WHAT TO PRODUCE:
Every record below must come back exactly as written, with the images dropped.

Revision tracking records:
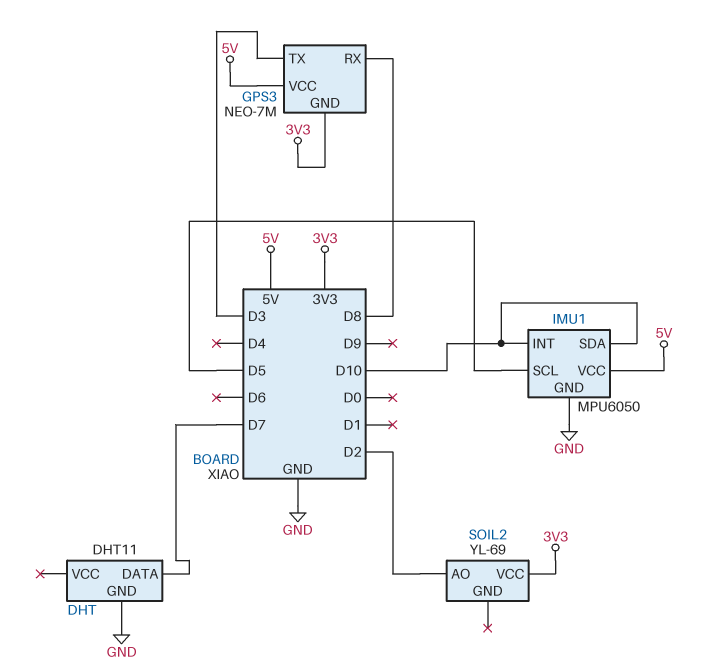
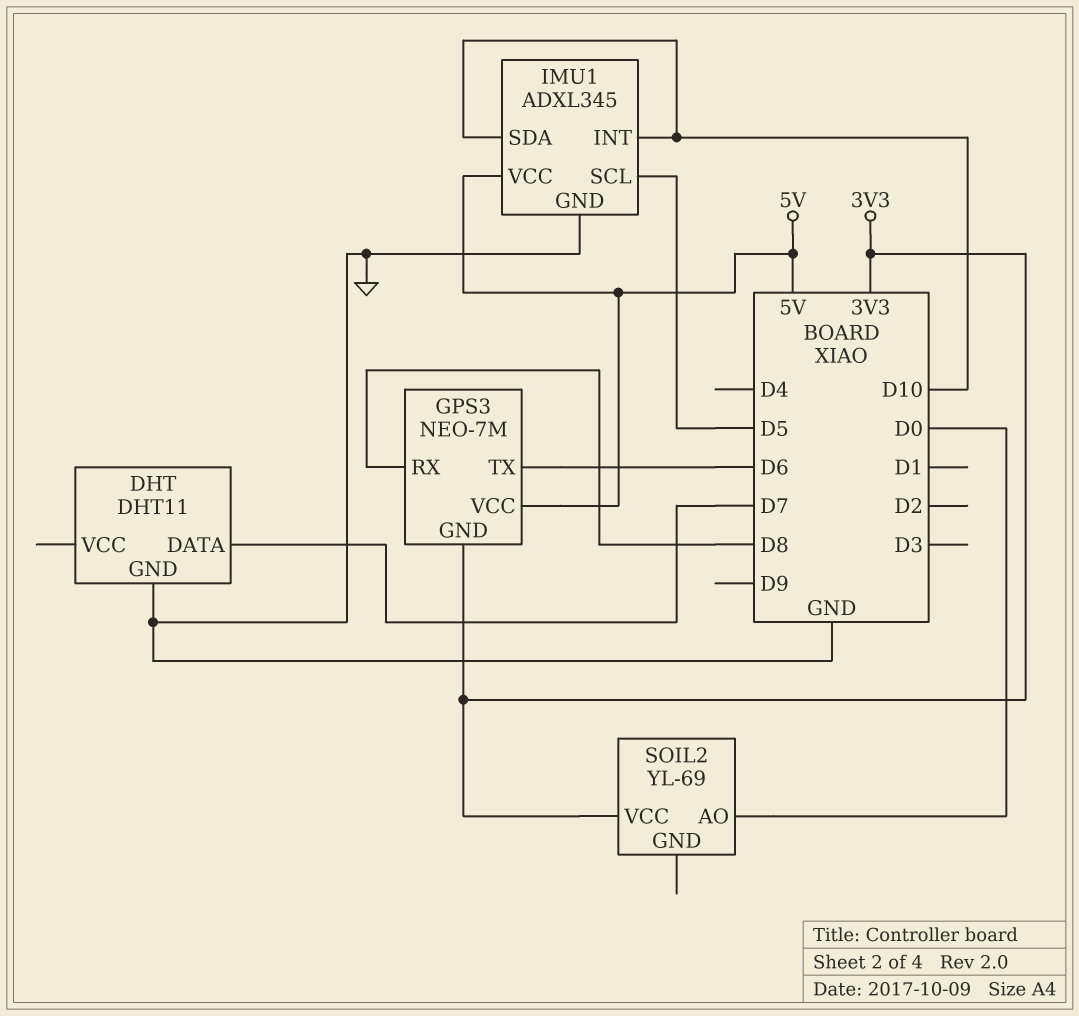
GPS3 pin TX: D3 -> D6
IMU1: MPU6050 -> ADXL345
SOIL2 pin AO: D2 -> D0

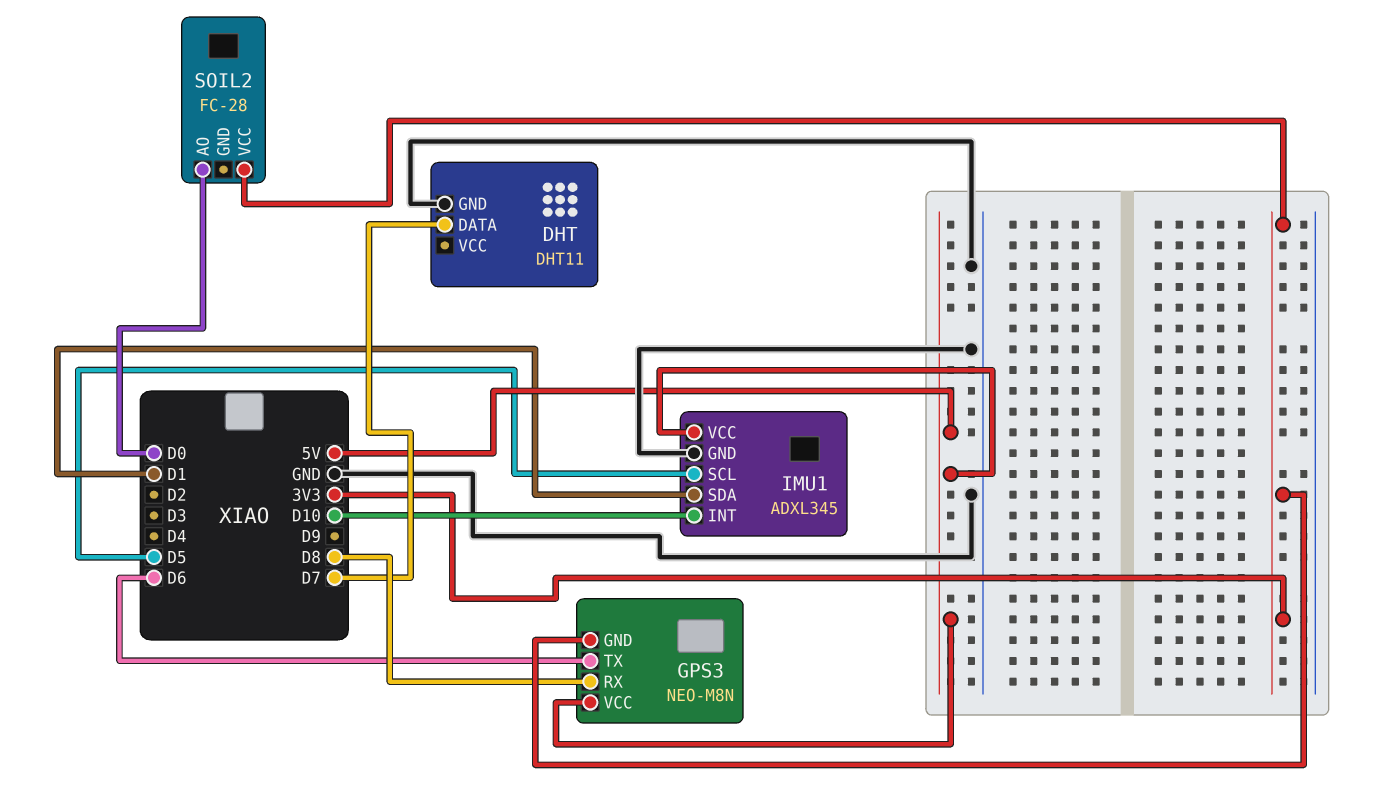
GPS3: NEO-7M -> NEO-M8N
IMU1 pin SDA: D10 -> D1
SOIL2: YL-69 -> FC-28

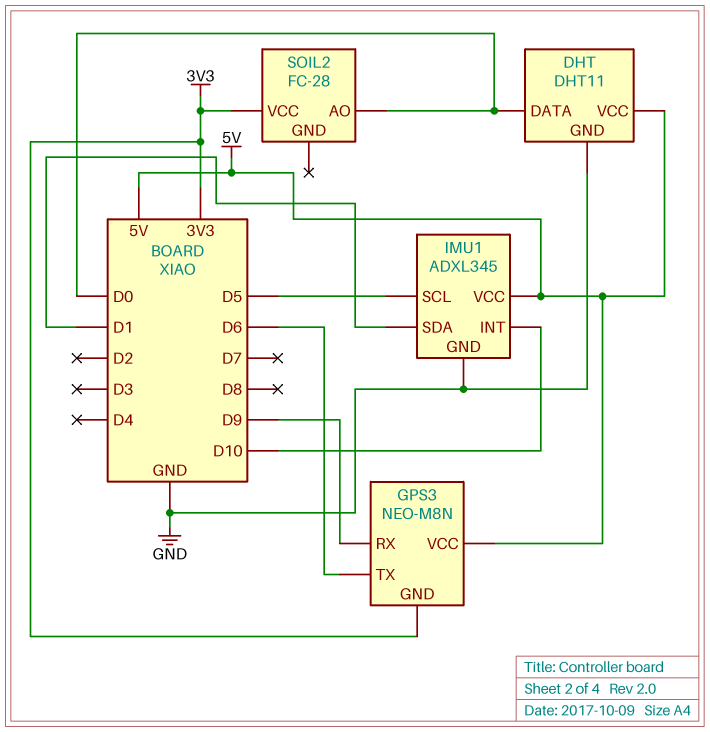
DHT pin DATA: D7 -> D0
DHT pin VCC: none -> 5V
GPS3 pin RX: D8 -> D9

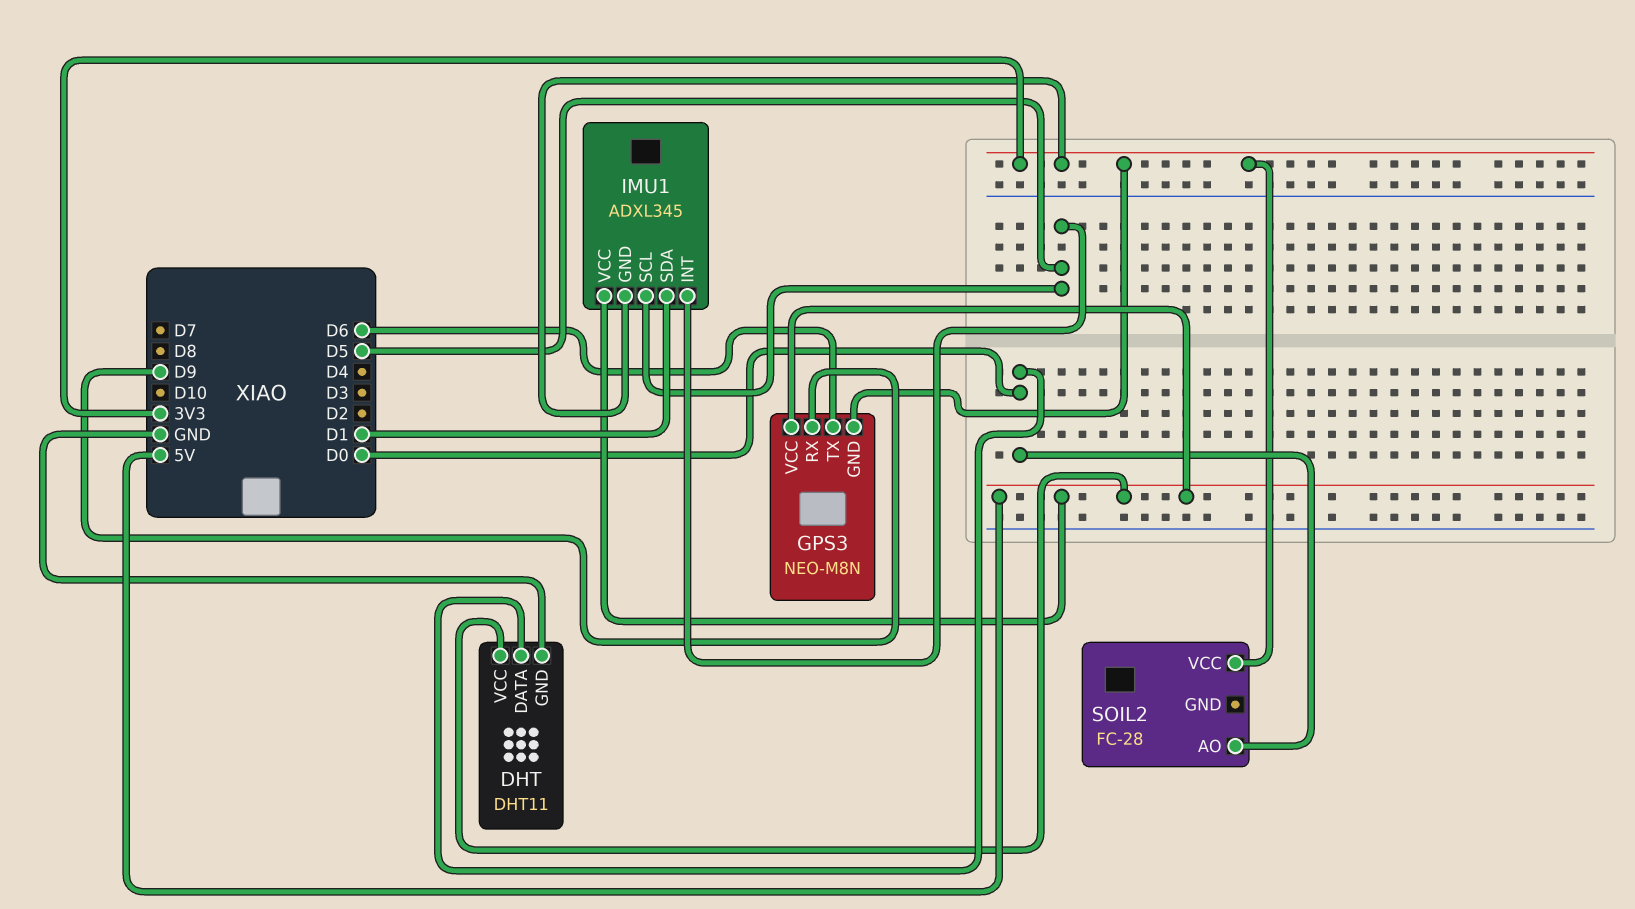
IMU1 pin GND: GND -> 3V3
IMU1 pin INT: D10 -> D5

TASK RESPONSE:
GPS3 pin TX: D3 -> D6
IMU1: MPU6050 -> ADXL345
SOIL2 pin AO: D2 -> D0

GPS3: NEO-7M -> NEO-M8N
IMU1 pin SDA: D10 -> D1
SOIL2: YL-69 -> FC-28

DHT pin DATA: D7 -> D0
DHT pin VCC: none -> 5V
GPS3 pin RX: D8 -> D9

IMU1 pin GND: GND -> 3V3
IMU1 pin INT: D10 -> D5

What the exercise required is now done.